> **ASSIGNMENT**
Go through the entries below and print, exactly, the lines starting at the one with "BUZZER1 pin VCC: none -> 5V" and ending at the one with "SD3 pin CS: D4 -> TX", keeping both ends and no others.

Top of DATA TO USE

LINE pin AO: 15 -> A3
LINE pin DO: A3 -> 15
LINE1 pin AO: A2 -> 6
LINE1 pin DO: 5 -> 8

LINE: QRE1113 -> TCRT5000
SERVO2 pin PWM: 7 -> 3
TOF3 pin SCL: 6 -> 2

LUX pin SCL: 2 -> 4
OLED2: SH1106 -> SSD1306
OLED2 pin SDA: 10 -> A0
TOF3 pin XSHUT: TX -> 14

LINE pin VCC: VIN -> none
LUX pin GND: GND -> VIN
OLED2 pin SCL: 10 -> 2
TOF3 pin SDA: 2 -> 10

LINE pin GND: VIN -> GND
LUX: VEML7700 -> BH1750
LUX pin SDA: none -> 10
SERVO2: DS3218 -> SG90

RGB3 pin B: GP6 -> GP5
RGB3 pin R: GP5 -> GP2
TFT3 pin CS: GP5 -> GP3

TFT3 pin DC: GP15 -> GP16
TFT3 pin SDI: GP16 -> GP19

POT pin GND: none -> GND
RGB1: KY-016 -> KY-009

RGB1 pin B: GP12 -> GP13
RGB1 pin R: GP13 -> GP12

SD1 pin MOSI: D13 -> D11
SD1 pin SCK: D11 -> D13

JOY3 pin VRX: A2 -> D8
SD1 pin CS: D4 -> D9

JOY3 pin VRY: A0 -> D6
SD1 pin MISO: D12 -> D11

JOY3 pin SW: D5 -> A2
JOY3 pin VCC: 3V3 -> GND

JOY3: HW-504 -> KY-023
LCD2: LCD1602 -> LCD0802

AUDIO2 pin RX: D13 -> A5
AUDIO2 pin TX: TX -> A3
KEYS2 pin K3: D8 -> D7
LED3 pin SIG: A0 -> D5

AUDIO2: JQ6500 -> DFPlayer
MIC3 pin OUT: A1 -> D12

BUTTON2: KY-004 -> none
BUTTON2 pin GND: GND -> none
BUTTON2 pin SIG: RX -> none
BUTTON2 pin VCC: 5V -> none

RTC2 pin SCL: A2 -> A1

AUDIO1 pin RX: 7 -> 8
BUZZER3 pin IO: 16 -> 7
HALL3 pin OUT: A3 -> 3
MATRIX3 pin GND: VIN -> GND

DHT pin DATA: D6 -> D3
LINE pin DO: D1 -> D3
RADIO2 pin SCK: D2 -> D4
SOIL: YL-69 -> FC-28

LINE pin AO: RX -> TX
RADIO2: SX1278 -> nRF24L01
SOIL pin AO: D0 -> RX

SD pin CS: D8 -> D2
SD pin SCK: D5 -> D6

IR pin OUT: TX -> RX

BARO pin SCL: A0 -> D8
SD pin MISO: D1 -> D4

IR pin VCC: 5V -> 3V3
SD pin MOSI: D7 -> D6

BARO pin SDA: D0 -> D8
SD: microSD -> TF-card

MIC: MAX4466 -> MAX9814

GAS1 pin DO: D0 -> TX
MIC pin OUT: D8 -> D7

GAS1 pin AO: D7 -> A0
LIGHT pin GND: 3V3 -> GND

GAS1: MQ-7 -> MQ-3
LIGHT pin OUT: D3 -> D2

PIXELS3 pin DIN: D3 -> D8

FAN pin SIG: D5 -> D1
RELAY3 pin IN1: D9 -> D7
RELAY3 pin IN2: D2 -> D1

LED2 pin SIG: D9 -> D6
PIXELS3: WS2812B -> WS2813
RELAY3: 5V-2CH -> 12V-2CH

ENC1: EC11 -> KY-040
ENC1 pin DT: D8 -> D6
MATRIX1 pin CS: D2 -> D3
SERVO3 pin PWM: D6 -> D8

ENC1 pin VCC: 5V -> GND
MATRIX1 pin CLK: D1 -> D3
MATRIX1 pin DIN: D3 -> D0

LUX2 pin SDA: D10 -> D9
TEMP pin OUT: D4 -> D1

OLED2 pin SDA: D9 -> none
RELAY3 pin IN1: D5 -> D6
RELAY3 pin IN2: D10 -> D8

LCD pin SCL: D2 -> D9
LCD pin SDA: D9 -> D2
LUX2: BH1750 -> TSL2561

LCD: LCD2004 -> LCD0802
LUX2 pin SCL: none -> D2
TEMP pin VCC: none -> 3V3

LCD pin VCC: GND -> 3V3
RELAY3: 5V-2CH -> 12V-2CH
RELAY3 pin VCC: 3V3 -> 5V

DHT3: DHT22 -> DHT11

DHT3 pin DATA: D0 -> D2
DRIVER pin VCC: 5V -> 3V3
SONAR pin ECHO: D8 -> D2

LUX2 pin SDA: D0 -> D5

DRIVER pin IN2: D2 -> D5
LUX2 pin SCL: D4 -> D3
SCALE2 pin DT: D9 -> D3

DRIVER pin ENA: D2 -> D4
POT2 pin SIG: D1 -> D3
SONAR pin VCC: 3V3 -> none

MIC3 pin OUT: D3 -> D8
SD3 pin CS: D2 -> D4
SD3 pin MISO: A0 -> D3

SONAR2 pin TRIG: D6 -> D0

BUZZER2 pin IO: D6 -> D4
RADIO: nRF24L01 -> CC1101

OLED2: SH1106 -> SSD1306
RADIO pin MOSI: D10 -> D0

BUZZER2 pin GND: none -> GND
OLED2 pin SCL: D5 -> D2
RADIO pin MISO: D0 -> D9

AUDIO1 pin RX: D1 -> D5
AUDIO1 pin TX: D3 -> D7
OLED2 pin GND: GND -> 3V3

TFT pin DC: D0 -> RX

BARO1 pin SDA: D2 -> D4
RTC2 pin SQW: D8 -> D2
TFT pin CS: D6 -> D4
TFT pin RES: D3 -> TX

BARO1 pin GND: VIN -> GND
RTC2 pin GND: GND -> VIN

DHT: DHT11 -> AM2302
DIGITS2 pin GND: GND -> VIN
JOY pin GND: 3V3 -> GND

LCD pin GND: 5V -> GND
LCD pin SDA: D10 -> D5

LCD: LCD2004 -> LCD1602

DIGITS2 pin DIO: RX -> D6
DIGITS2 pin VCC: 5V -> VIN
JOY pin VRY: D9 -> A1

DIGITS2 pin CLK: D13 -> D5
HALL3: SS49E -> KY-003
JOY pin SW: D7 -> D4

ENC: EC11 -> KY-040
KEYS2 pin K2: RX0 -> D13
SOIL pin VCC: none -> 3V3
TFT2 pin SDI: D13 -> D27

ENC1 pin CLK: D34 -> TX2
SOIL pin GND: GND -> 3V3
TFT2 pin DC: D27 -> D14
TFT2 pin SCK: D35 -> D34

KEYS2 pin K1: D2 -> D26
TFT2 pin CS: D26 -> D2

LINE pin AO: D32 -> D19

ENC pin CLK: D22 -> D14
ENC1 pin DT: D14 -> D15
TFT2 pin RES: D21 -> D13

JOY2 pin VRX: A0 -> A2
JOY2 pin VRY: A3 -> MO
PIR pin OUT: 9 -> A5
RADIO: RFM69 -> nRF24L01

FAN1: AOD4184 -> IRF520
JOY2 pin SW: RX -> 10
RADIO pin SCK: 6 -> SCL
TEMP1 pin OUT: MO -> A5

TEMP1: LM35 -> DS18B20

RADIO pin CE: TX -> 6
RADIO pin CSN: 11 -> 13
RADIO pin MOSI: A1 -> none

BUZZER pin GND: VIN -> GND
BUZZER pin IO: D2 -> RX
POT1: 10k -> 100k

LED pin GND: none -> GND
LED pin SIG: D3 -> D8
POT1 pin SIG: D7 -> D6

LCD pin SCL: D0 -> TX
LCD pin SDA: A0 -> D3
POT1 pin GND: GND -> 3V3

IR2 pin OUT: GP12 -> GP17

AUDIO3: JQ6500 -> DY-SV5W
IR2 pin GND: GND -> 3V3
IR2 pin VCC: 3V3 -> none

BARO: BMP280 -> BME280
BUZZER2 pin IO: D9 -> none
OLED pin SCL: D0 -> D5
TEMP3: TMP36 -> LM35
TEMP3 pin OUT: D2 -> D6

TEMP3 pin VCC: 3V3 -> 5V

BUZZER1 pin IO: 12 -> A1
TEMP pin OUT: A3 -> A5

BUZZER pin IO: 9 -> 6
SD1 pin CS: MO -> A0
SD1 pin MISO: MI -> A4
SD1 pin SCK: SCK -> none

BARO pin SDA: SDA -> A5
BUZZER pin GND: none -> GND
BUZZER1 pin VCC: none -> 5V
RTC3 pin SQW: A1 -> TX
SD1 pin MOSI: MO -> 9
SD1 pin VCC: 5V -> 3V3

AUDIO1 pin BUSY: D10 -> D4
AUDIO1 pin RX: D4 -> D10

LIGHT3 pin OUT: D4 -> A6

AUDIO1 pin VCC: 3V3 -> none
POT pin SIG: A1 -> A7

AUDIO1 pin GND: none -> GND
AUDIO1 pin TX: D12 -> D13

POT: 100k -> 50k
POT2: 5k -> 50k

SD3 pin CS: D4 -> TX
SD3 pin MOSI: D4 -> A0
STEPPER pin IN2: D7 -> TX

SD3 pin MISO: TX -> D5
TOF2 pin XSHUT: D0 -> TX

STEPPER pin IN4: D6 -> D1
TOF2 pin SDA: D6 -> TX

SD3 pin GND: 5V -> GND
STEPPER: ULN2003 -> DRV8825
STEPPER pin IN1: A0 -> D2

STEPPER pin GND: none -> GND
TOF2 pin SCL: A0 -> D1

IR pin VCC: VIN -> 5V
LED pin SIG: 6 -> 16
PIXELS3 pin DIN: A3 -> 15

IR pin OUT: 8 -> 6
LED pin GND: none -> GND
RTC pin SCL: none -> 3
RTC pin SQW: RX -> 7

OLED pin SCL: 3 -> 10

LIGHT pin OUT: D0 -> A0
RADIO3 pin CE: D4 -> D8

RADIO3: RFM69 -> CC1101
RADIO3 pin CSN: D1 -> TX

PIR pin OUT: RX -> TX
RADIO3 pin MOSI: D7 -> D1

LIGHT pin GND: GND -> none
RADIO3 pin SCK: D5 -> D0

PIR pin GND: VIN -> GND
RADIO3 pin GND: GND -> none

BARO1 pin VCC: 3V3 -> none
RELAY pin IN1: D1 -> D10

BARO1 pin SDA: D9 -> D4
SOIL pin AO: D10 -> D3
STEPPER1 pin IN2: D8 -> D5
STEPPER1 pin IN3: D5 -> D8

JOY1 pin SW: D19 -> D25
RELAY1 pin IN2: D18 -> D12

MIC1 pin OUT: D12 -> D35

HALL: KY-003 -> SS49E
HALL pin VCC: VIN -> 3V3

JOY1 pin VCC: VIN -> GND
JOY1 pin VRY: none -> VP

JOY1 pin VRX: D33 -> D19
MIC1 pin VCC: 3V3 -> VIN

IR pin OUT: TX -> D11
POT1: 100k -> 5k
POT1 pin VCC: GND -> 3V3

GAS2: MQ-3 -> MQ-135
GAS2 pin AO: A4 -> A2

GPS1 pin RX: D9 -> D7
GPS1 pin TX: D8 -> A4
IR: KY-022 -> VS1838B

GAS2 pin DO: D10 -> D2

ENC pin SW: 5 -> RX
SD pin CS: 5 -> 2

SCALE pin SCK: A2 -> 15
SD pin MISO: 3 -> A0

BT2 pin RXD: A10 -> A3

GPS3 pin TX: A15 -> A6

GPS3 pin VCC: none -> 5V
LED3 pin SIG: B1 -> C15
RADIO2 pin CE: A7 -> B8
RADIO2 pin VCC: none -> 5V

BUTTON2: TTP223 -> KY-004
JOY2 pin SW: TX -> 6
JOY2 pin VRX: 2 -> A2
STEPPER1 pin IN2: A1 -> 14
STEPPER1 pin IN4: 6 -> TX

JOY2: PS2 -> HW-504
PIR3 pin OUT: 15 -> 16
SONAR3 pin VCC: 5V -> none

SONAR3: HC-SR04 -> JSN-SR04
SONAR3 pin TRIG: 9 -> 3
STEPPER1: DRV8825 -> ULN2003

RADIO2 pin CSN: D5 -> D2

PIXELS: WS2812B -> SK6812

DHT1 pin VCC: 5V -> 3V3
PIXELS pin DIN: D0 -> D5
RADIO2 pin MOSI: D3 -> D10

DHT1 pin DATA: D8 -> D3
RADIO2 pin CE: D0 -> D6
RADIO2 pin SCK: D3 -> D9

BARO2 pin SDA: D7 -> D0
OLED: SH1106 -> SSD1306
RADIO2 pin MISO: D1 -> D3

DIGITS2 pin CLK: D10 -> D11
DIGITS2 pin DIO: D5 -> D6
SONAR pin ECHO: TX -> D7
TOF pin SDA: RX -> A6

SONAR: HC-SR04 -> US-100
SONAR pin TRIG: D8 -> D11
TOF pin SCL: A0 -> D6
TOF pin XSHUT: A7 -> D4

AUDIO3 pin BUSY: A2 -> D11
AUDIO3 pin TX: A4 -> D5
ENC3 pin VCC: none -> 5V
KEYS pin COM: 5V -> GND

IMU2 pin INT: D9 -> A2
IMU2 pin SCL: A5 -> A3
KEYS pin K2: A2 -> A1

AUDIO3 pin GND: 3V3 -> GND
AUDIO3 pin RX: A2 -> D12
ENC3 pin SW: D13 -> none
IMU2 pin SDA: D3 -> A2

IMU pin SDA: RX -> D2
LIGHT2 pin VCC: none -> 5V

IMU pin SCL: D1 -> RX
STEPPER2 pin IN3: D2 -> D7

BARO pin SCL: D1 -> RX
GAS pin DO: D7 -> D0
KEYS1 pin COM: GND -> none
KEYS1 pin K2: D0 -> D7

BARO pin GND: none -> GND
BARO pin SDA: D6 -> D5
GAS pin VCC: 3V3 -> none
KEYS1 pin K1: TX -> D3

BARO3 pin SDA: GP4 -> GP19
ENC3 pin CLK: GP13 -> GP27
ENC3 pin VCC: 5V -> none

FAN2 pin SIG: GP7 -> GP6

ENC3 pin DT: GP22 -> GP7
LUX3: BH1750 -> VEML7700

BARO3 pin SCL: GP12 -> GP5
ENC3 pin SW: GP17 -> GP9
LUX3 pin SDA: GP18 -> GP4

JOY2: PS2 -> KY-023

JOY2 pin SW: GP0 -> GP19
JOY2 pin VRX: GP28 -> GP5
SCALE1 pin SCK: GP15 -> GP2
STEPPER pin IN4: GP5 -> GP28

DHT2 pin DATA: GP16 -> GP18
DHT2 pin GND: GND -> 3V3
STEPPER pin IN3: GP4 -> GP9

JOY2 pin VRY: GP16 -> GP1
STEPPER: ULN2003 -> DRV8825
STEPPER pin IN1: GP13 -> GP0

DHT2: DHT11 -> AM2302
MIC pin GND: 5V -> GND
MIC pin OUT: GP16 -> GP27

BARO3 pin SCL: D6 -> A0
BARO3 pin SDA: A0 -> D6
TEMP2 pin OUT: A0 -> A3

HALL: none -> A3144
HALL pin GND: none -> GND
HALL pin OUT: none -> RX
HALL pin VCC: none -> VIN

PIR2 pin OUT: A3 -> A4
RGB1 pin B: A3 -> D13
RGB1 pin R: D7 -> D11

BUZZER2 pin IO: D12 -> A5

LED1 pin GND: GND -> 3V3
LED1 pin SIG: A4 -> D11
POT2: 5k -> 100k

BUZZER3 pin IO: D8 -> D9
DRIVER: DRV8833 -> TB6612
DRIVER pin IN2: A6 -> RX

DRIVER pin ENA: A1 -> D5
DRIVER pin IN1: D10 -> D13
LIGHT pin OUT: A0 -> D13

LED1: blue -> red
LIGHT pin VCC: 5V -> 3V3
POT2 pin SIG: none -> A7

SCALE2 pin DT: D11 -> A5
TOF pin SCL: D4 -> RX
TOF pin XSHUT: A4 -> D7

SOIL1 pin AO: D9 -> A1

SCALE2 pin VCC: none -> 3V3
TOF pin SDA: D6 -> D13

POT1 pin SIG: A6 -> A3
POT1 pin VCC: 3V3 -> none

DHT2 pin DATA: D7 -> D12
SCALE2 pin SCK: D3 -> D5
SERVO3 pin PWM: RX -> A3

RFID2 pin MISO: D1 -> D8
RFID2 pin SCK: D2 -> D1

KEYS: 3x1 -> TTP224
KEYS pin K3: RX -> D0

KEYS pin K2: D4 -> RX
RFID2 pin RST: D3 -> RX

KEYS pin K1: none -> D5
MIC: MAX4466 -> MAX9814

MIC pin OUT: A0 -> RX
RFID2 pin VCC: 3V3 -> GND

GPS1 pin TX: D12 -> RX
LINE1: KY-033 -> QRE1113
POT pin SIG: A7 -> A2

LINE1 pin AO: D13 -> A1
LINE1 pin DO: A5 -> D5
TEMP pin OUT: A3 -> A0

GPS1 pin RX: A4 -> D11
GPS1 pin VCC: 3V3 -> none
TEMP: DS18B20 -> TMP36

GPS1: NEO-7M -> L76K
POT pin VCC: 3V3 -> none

Bottom of DATA TO USE

> **ANSWER BOX**
BUZZER1 pin VCC: none -> 5V
RTC3 pin SQW: A1 -> TX
SD1 pin MOSI: MO -> 9
SD1 pin VCC: 5V -> 3V3

AUDIO1 pin BUSY: D10 -> D4
AUDIO1 pin RX: D4 -> D10

LIGHT3 pin OUT: D4 -> A6

AUDIO1 pin VCC: 3V3 -> none
POT pin SIG: A1 -> A7

AUDIO1 pin GND: none -> GND
AUDIO1 pin TX: D12 -> D13

POT: 100k -> 50k
POT2: 5k -> 50k

SD3 pin CS: D4 -> TX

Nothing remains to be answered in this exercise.